◆ **About this task**: Copy the data precisely, character for character, and leave out every picture.

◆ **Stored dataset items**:
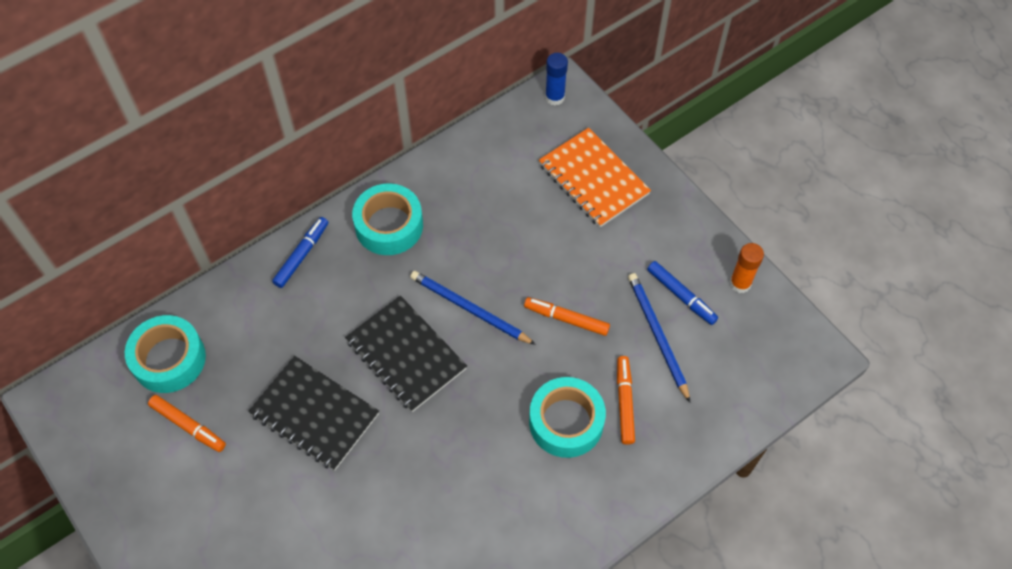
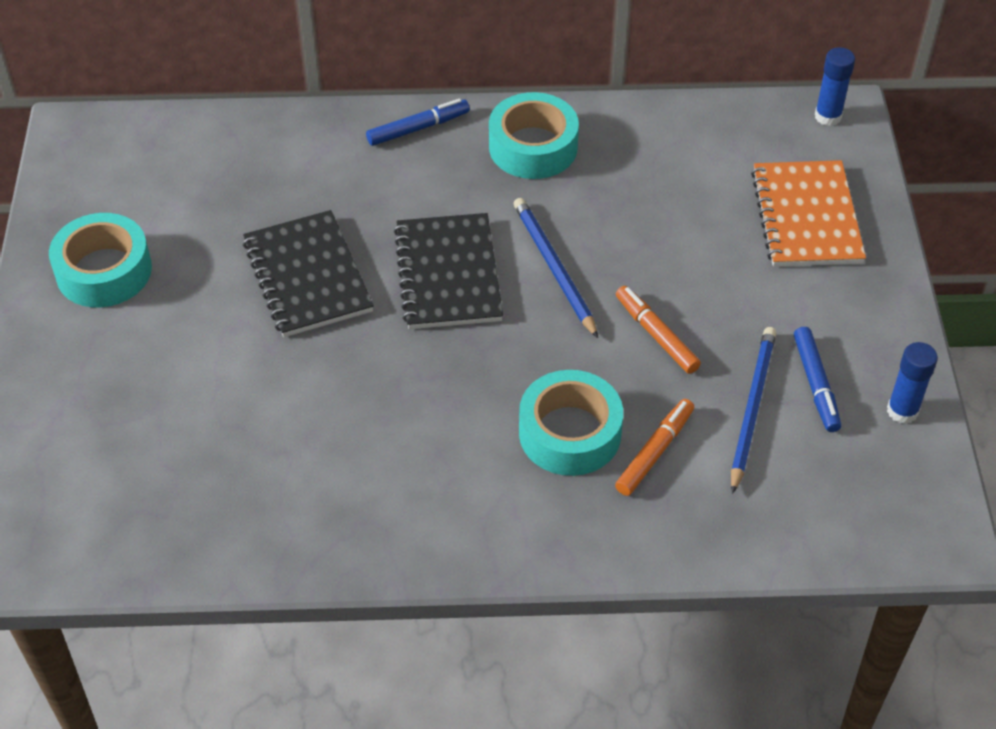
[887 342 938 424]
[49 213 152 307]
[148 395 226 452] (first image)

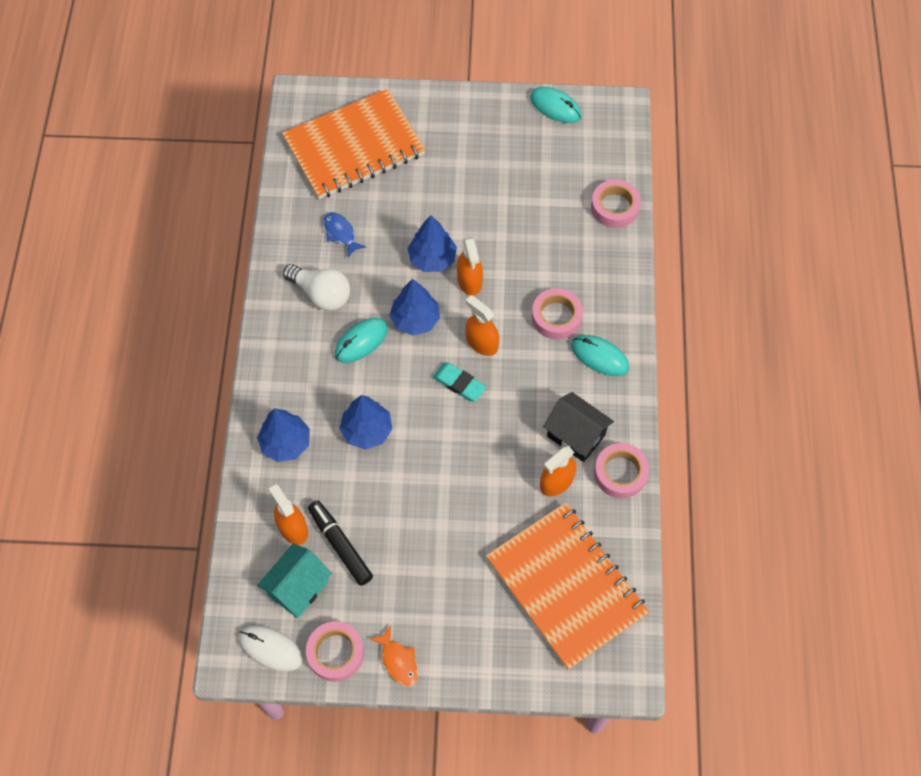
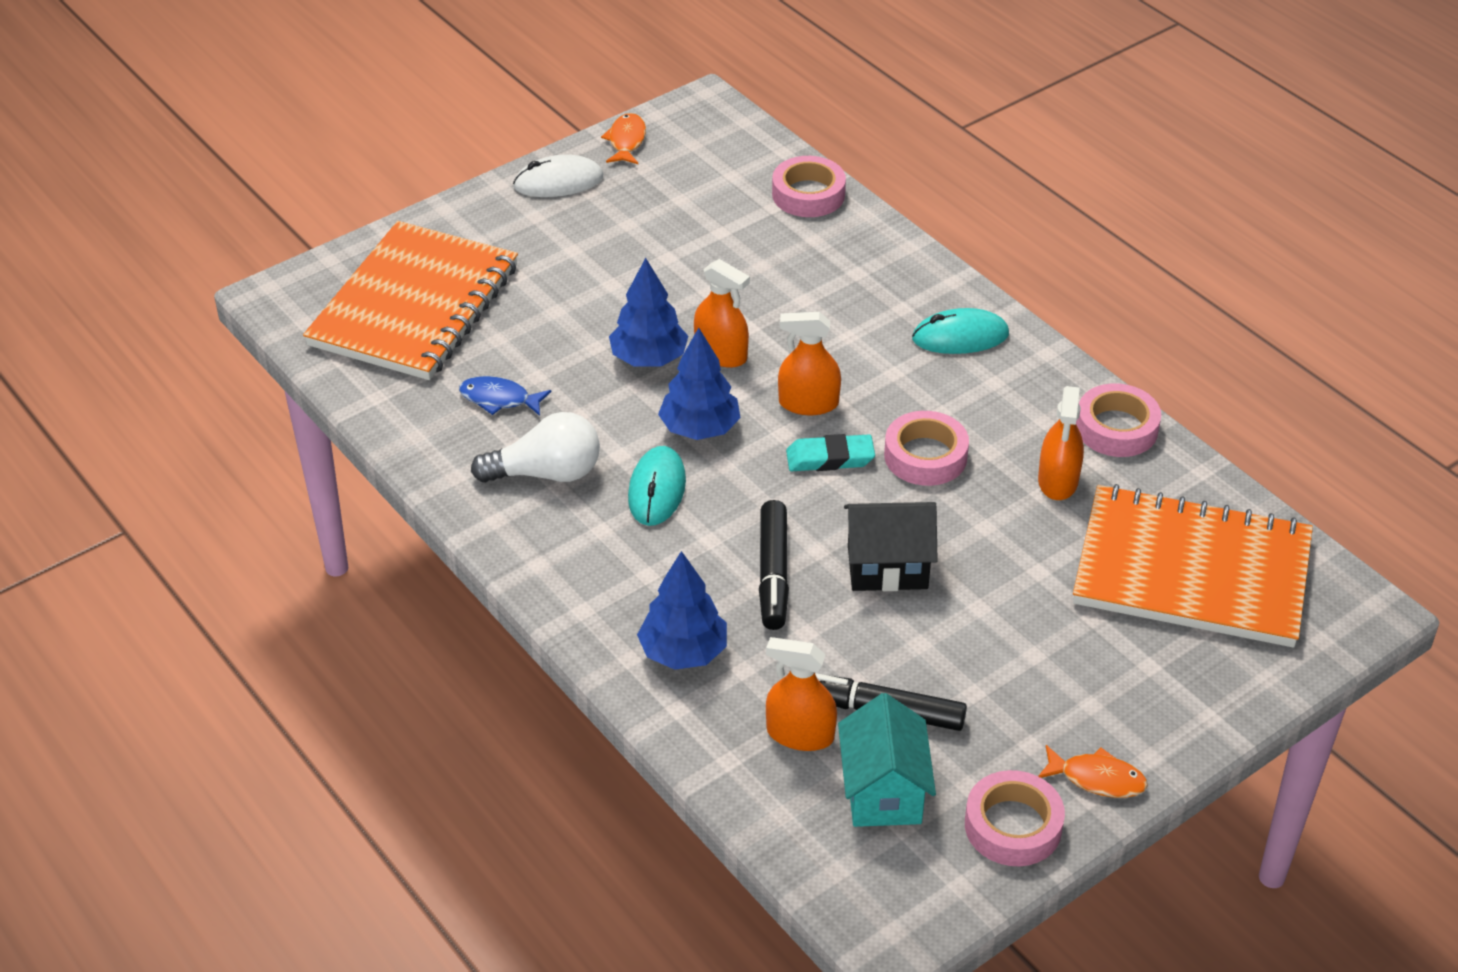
[601 113 646 164]
[884 411 969 486]
[844 502 938 591]
[759 500 789 630]
[513 155 603 197]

◆ **Your solution**:
[887 342 938 424]
[49 213 152 307]
[148 395 226 452] (first image)

[601 113 646 164]
[884 411 969 486]
[844 502 938 591]
[759 500 789 630]
[513 155 603 197]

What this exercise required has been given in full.